--- Activity ---
Set every entry down again, unchanged, picture-free.

--- Data ---
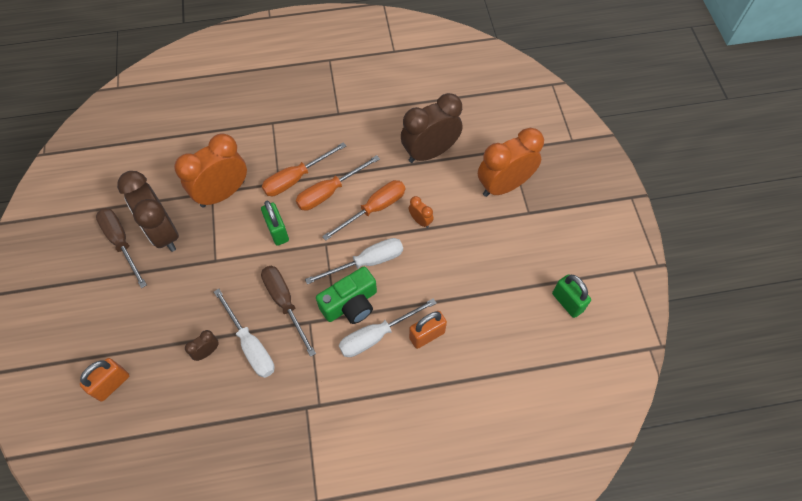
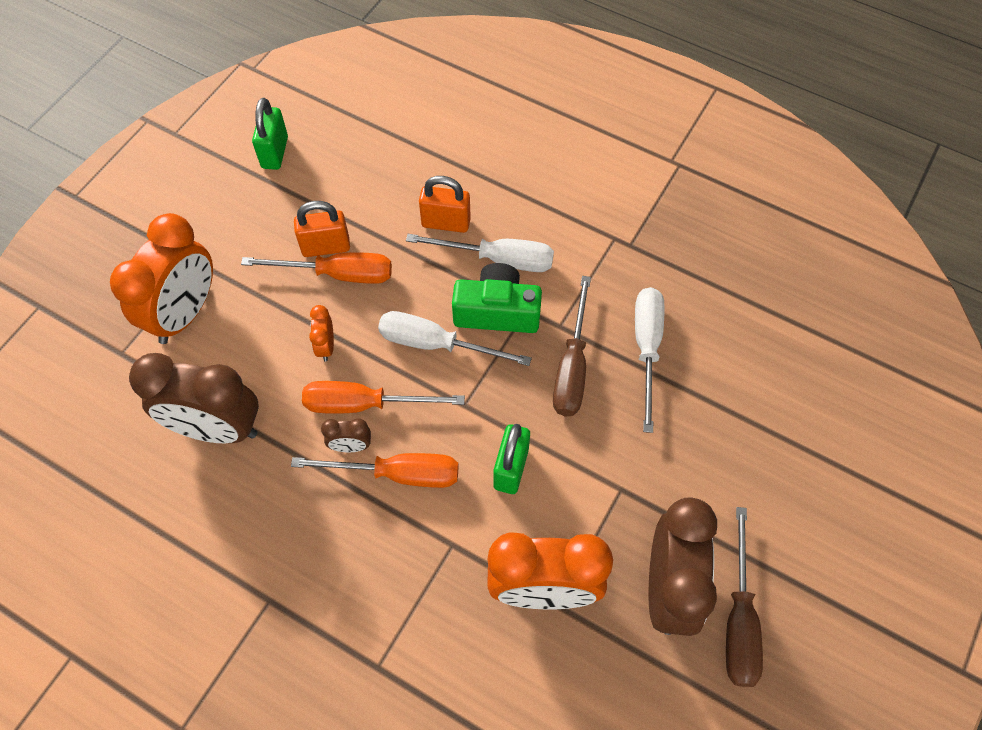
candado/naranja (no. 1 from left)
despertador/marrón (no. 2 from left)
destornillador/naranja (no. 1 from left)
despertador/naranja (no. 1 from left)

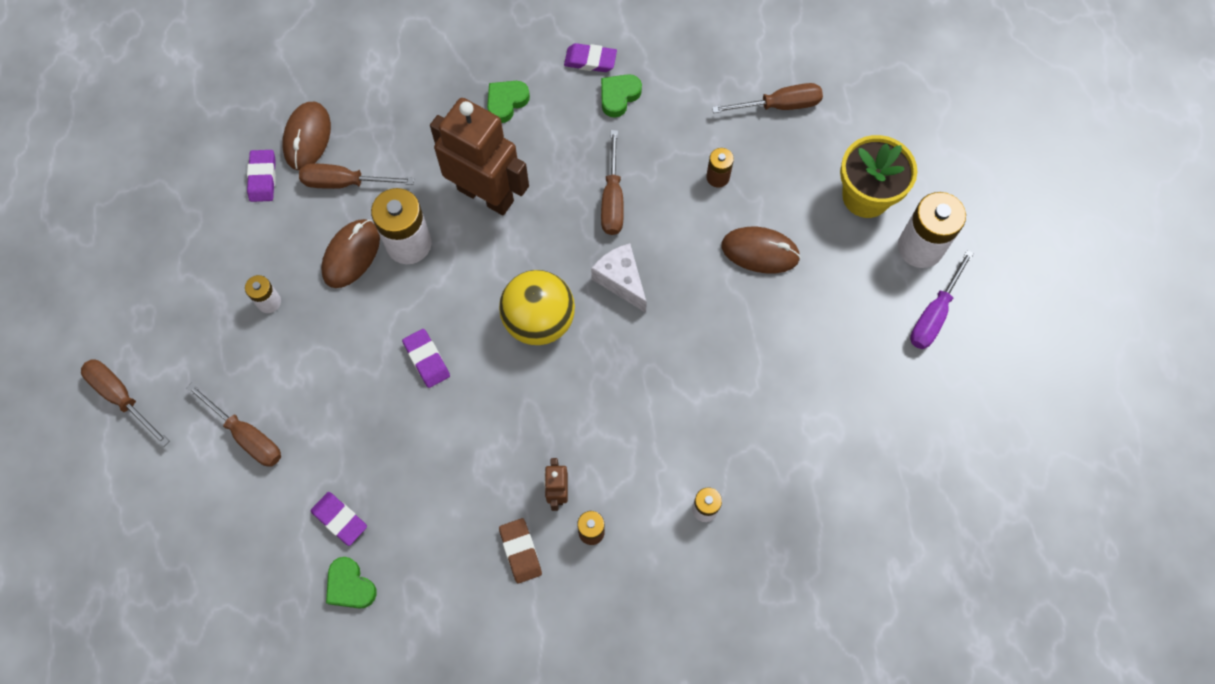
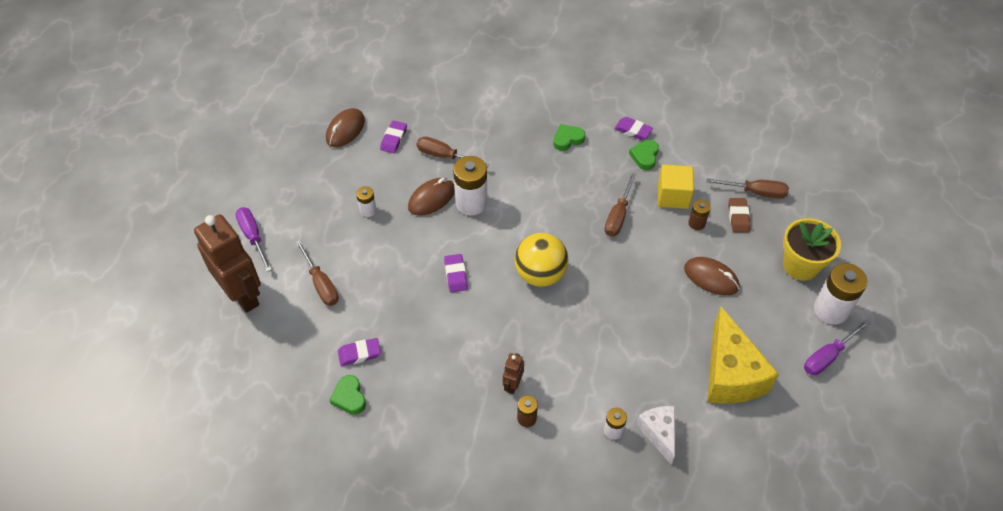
destornillador/morado (no. 1 from left)
ratón/marrón (no. 1 from left)
goma de borrar/morado (no. 1 from left)
robot/marrón (no. 1 from left)
goma de borrar/marrón
queso/blanco
corazón/verde (no. 3 from left)
cubo/amarillo
queso/amarillo

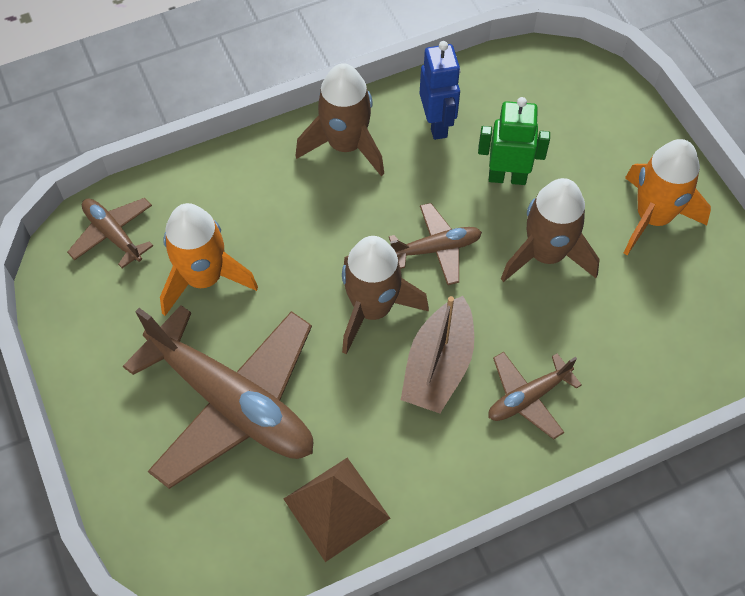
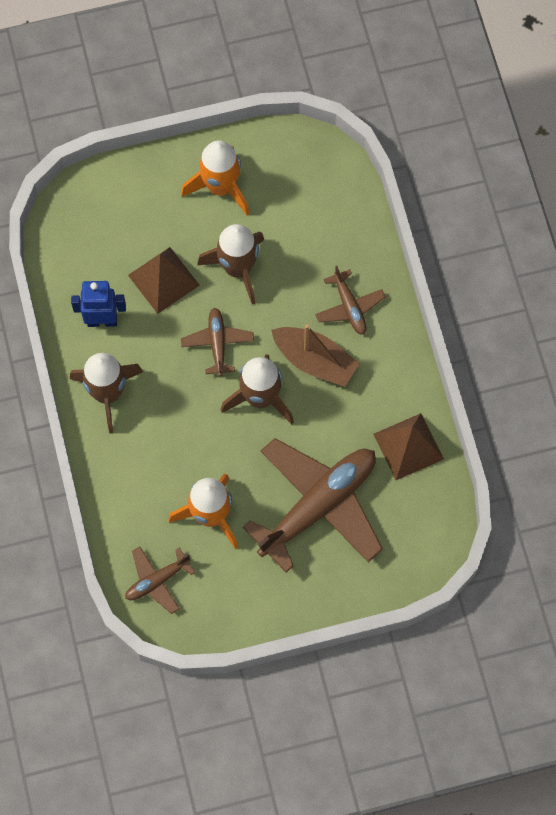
pirámide/marrón (no. 1 from left)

--- Answer ---
candado/naranja (no. 1 from left)
despertador/marrón (no. 2 from left)
destornillador/naranja (no. 1 from left)
despertador/naranja (no. 1 from left)

destornillador/morado (no. 1 from left)
ratón/marrón (no. 1 from left)
goma de borrar/morado (no. 1 from left)
robot/marrón (no. 1 from left)
goma de borrar/marrón
queso/blanco
corazón/verde (no. 3 from left)
cubo/amarillo
queso/amarillo

pirámide/marrón (no. 1 from left)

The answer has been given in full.